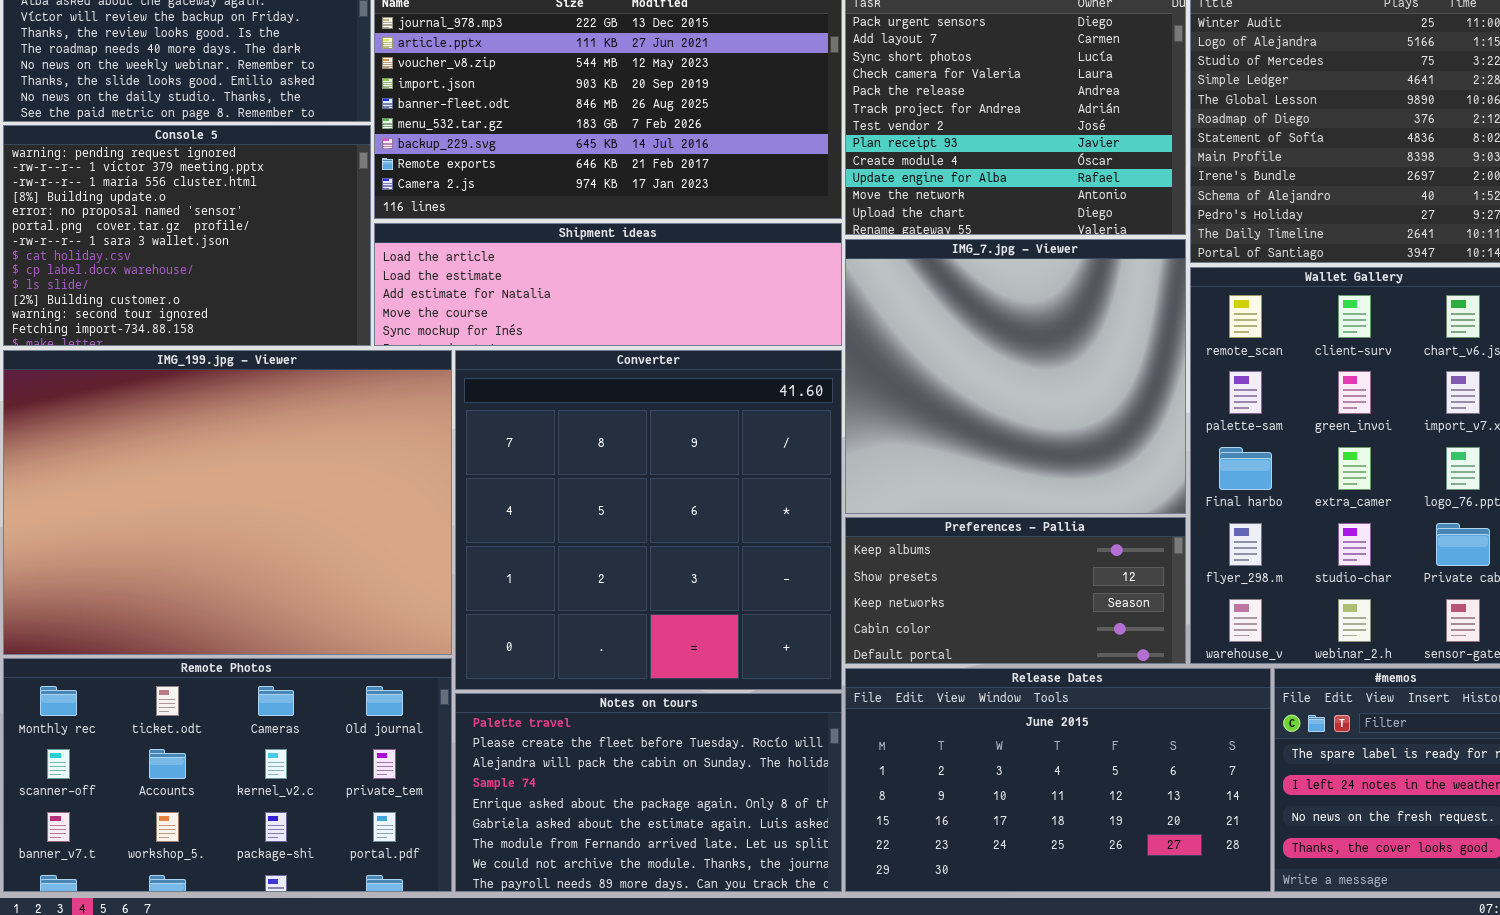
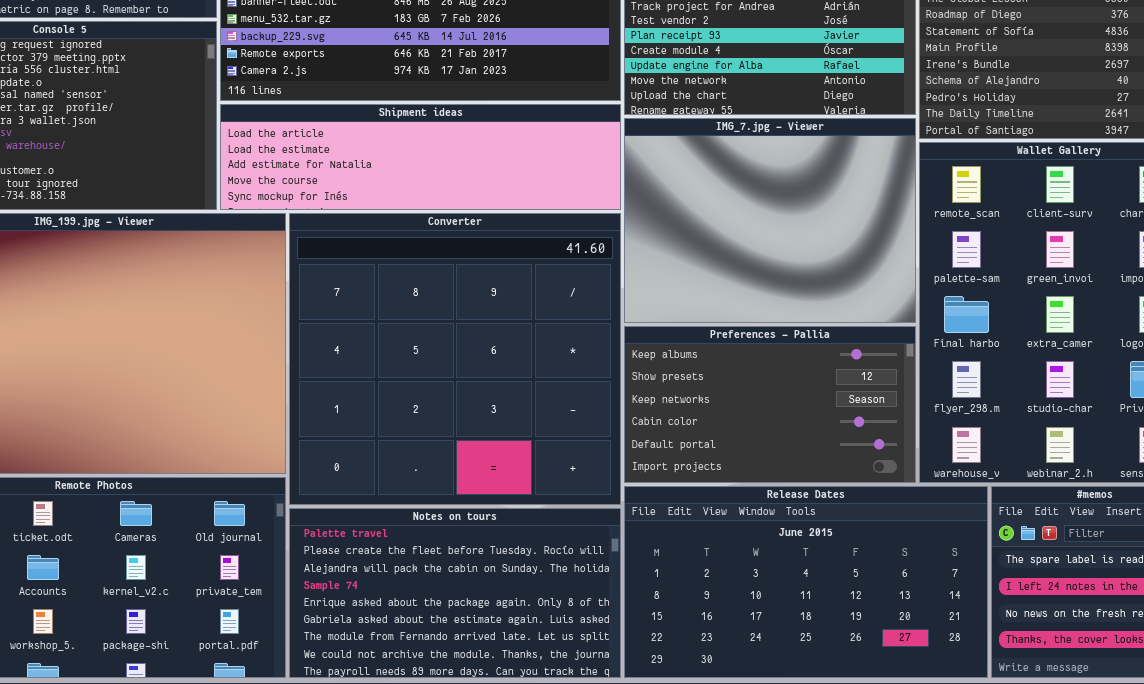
IMG_7.jpg - Viewer: [845,239,1186,514] -> [624,118,916,323], resized
Preferences - Pallia: [845,517,1186,664] -> [624,326,916,483], resized

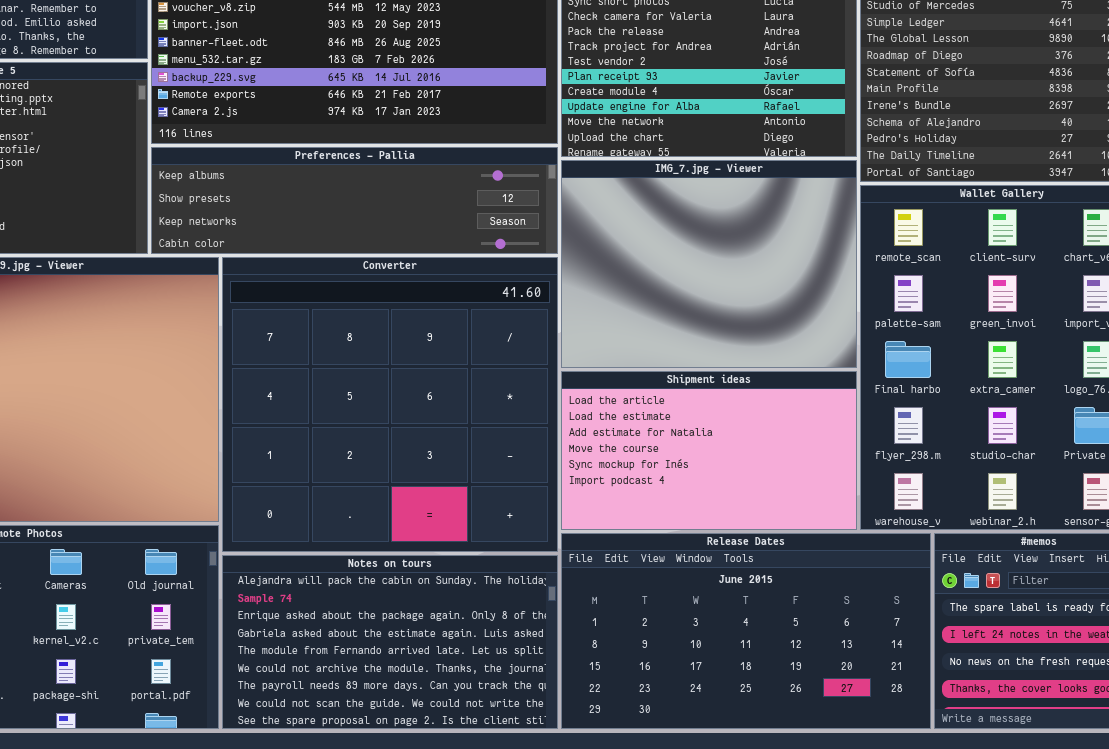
Shipment ideas: [220,104,621,210] -> [561,371,857,530], moved, resized
Preferences - Pallia: [624,326,916,483] -> [151,147,558,254], moved, resized
Notes on tours: [289,508,621,678] -> [222,555,558,729], scrolled down 2 rows

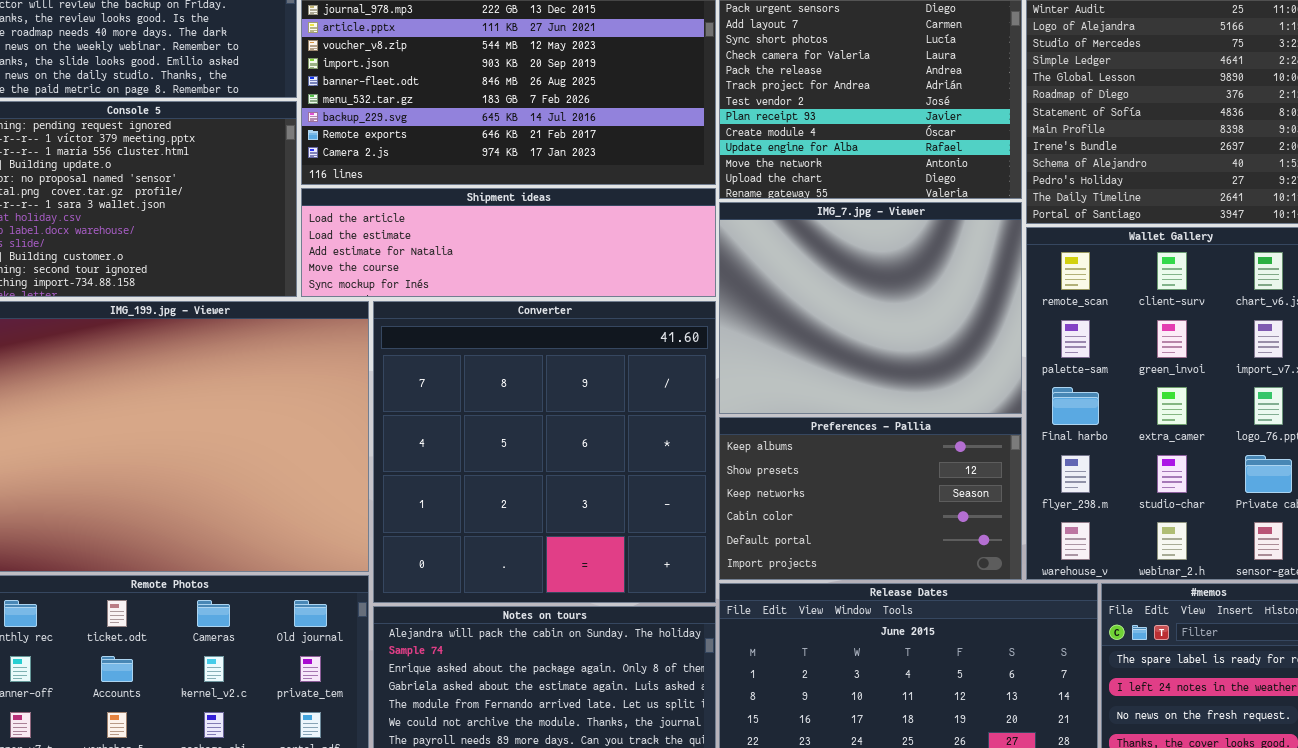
Preferences - Pallia: [151,147,558,254] -> [719,417,1022,580], moved, resized
Shipment ideas: [561,371,857,530] -> [301,188,716,297], moved, resized

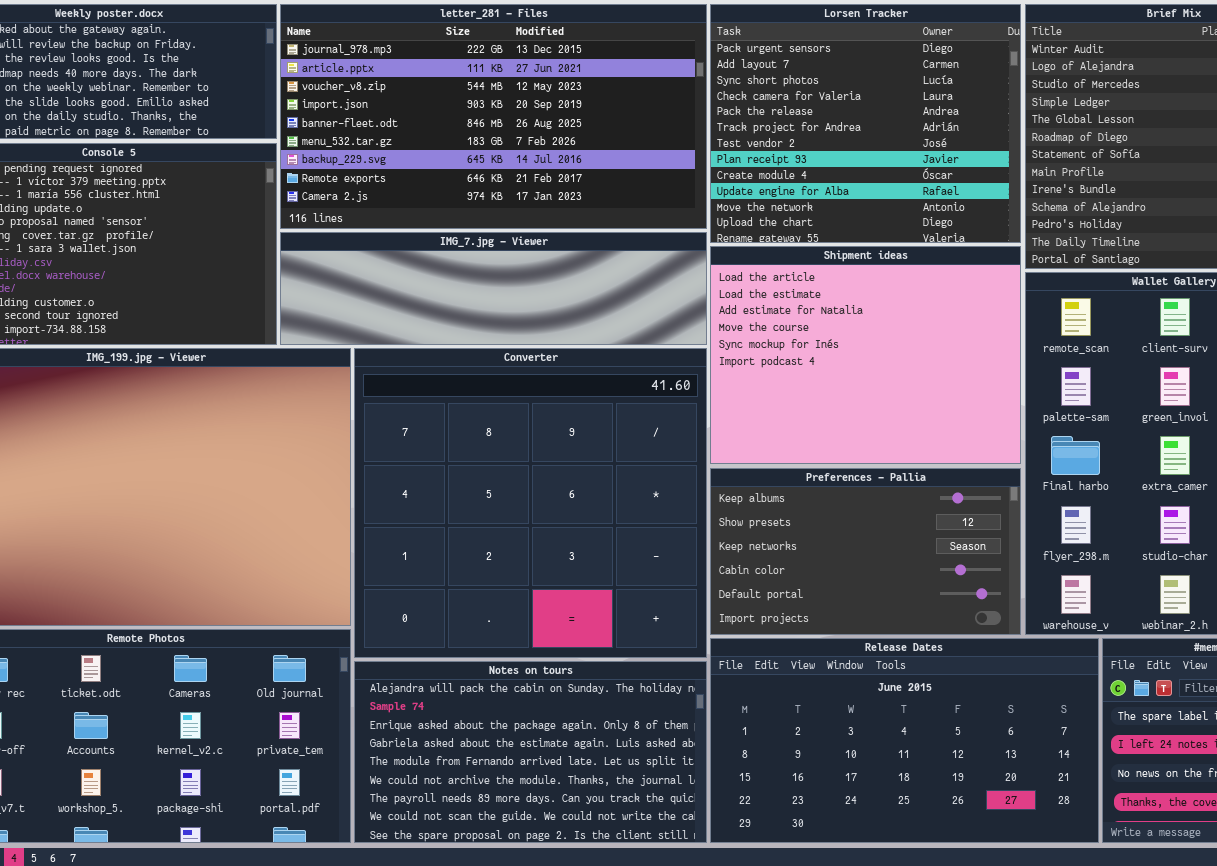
Shipment ideas: [301,188,716,297] -> [710,246,1021,464], moved, resized
IMG_7.jpg - Viewer: [719,202,1022,414] -> [280,232,707,345], moved, resized

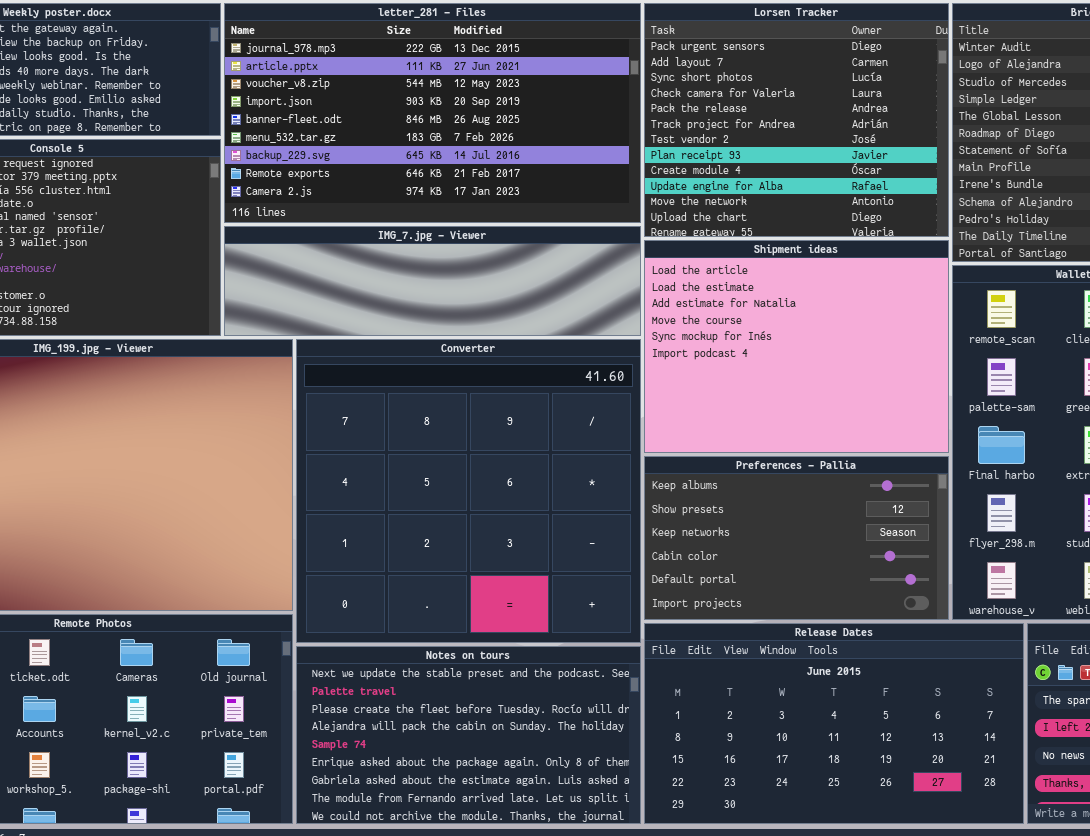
Notes on tours: [354,661,707,843] -> [296,646,641,824], scrolled up 3 rows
+===+
(EXERCISE GOAL):
Pictures do not belong in the copy. Reproduce the rest of the data exactly.

(OUTPUT):
IMG_7.jpg - Viewer: [845,239,1186,514] -> [624,118,916,323], resized
Preferences - Pallia: [845,517,1186,664] -> [624,326,916,483], resized

Shipment ideas: [220,104,621,210] -> [561,371,857,530], moved, resized
Preferences - Pallia: [624,326,916,483] -> [151,147,558,254], moved, resized
Notes on tours: [289,508,621,678] -> [222,555,558,729], scrolled down 2 rows

Preferences - Pallia: [151,147,558,254] -> [719,417,1022,580], moved, resized
Shipment ideas: [561,371,857,530] -> [301,188,716,297], moved, resized

Shipment ideas: [301,188,716,297] -> [710,246,1021,464], moved, resized
IMG_7.jpg - Viewer: [719,202,1022,414] -> [280,232,707,345], moved, resized

Notes on tours: [354,661,707,843] -> [296,646,641,824], scrolled up 3 rows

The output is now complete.